- **What to produce**
Show all lines from the material that carry the word "black".

- **Information supplied**
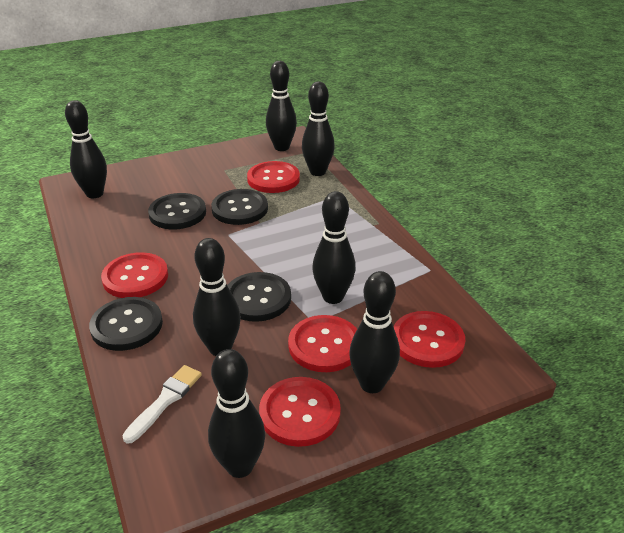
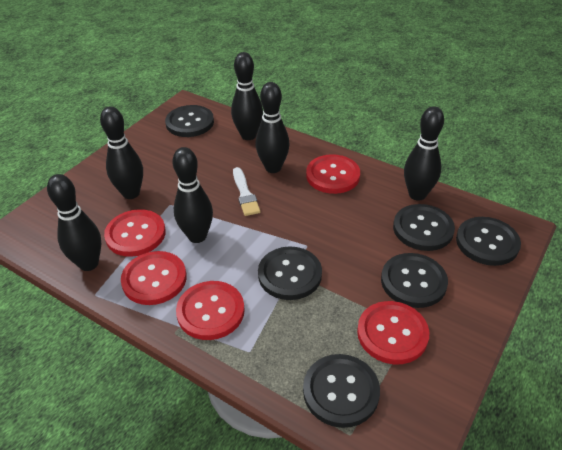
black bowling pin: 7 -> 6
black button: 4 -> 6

...

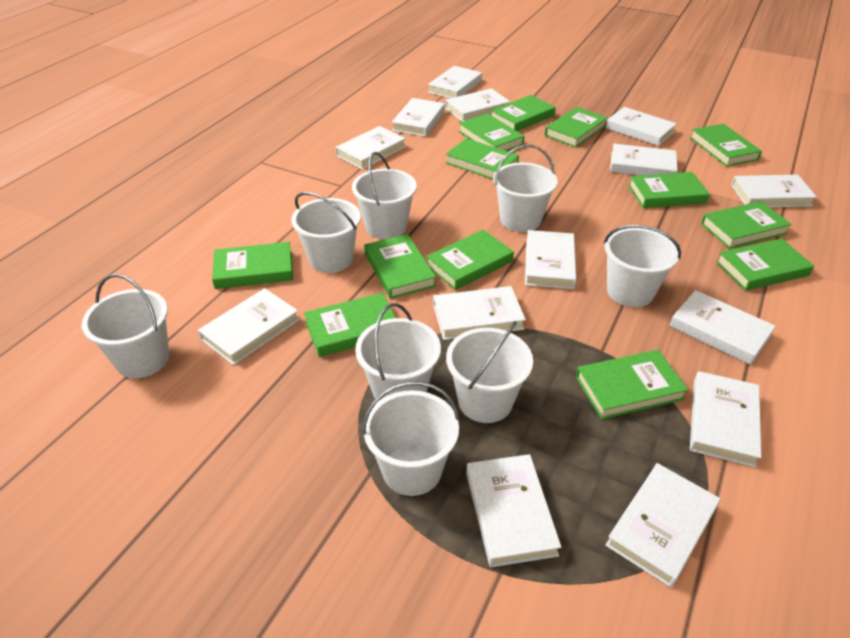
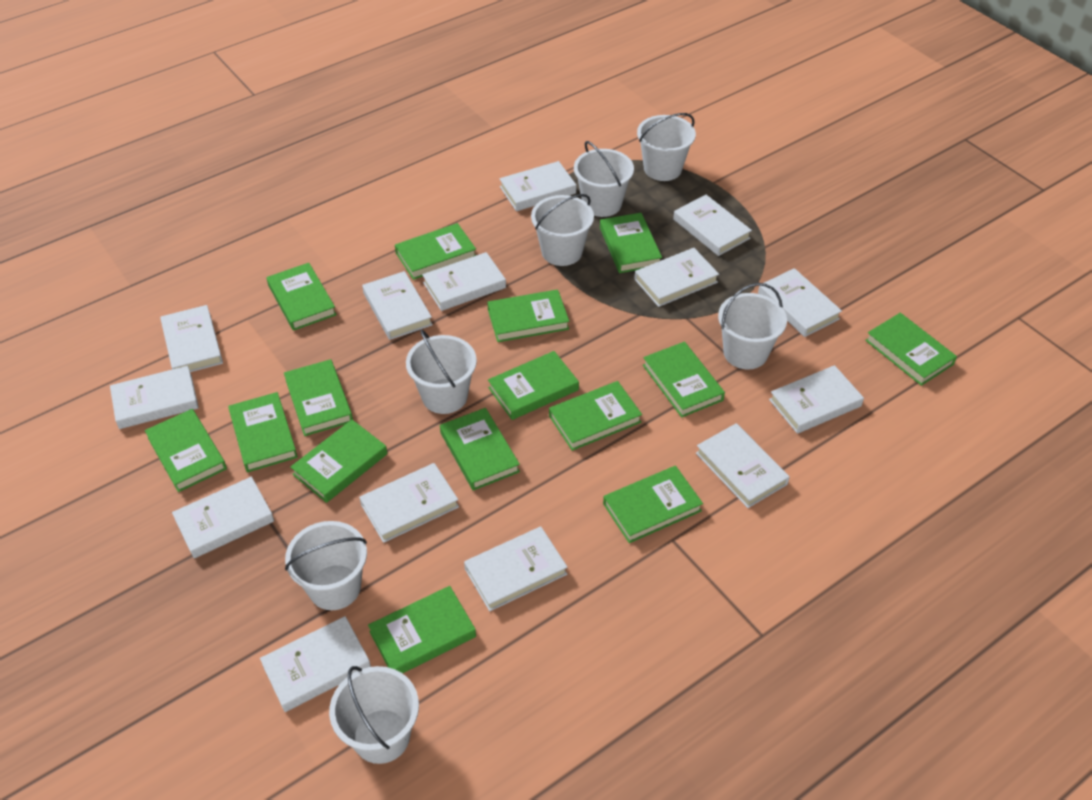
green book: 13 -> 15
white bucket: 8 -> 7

- **Result of this exercise**
black bowling pin: 7 -> 6
black button: 4 -> 6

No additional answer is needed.